= PROBLEM DESCRIPTION =
The reply to the records below should contain exactly the lines from the line with "brown hourglass: 1 -> 0" through the line with "turquoise watering can: 3 -> 4", and nothing besides.

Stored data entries
[Start of Attachment]

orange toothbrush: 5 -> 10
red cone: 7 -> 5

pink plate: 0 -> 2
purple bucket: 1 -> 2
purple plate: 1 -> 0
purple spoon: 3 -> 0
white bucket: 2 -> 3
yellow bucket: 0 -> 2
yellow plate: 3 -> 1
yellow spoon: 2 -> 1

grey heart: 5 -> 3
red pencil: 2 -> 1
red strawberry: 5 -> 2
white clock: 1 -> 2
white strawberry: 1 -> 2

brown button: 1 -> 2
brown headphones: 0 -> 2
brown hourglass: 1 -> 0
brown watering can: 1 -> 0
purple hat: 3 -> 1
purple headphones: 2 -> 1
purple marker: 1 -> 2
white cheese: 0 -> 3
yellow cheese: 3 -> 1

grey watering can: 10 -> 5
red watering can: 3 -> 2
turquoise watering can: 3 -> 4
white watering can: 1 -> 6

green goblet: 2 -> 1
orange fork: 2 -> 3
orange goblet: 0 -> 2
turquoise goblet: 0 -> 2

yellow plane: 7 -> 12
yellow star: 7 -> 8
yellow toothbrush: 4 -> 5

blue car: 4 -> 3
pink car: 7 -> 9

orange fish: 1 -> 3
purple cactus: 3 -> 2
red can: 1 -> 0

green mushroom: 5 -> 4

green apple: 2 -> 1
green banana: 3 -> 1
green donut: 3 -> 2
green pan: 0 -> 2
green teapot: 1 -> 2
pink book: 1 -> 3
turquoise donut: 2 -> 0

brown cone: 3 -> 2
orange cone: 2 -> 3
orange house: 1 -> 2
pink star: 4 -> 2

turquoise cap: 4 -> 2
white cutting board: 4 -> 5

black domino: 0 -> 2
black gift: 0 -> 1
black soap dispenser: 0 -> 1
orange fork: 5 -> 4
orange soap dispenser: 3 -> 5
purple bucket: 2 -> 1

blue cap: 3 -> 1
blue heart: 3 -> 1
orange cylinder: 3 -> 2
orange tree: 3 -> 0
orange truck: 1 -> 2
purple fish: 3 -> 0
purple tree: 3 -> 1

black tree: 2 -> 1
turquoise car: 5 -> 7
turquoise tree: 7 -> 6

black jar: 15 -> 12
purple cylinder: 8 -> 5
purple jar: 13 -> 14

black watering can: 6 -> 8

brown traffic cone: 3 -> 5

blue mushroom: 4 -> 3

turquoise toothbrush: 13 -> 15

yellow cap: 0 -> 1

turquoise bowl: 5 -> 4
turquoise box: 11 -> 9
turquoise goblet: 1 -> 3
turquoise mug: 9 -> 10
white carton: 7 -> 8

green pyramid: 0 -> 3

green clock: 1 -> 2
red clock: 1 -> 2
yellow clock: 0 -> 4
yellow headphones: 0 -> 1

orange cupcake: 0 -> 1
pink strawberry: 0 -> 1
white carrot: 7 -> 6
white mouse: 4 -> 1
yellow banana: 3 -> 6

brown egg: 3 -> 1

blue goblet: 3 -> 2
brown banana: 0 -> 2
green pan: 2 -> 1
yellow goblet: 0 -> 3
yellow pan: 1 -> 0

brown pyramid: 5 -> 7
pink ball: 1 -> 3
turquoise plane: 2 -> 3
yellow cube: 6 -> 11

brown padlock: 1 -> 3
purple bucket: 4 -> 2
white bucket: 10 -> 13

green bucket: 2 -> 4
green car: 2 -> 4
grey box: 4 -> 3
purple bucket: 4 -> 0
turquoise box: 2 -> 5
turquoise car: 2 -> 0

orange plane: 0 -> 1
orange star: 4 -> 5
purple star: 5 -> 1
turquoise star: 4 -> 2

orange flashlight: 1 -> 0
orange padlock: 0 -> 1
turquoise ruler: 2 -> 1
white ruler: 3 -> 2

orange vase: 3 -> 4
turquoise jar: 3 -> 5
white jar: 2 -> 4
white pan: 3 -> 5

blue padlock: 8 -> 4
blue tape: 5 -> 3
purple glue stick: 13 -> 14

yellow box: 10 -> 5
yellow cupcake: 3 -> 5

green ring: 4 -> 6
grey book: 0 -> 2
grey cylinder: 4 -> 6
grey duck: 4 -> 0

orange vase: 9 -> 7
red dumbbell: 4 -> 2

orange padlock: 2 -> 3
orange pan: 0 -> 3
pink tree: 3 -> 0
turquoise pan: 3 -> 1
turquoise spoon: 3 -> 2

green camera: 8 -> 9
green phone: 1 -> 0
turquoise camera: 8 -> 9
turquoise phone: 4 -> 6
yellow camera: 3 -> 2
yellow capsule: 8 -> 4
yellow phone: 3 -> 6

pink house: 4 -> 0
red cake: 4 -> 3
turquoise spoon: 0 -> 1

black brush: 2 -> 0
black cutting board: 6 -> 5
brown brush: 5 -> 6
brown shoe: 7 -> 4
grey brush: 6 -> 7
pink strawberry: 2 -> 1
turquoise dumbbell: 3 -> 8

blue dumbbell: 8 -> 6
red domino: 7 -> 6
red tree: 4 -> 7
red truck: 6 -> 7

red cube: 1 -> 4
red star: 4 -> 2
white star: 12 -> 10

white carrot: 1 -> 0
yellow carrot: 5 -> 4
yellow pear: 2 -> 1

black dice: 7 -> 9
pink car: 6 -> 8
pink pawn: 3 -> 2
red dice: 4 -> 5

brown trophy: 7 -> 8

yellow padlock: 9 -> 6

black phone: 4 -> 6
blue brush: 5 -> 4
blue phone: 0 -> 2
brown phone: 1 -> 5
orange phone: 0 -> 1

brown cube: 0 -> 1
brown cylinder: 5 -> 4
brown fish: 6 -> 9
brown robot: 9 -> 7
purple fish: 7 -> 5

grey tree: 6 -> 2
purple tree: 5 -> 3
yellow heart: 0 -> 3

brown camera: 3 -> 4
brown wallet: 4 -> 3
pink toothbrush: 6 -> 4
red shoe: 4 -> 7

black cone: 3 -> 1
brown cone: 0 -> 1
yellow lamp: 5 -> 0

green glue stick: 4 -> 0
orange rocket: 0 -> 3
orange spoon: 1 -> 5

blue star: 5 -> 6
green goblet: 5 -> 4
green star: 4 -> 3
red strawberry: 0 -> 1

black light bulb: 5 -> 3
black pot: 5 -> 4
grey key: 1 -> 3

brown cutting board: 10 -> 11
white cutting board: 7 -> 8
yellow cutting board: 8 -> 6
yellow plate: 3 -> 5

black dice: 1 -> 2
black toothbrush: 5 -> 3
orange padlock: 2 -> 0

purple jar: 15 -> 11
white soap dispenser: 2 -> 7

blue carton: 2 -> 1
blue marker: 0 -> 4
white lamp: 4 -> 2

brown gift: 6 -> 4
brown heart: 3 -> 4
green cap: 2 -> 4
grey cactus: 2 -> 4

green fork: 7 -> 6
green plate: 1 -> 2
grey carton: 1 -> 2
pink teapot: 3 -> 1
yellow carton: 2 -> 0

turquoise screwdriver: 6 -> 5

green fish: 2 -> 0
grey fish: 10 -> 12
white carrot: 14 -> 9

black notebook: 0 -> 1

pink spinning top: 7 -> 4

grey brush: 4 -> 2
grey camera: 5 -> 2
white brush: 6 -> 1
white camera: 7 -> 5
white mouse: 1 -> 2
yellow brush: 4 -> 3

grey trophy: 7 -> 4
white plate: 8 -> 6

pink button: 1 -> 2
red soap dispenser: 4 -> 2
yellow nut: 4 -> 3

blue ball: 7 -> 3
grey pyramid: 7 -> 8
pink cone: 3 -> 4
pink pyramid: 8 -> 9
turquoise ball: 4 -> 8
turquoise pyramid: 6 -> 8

[End of Attachment]

= YOUR SOLUTION =
brown hourglass: 1 -> 0
brown watering can: 1 -> 0
purple hat: 3 -> 1
purple headphones: 2 -> 1
purple marker: 1 -> 2
white cheese: 0 -> 3
yellow cheese: 3 -> 1

grey watering can: 10 -> 5
red watering can: 3 -> 2
turquoise watering can: 3 -> 4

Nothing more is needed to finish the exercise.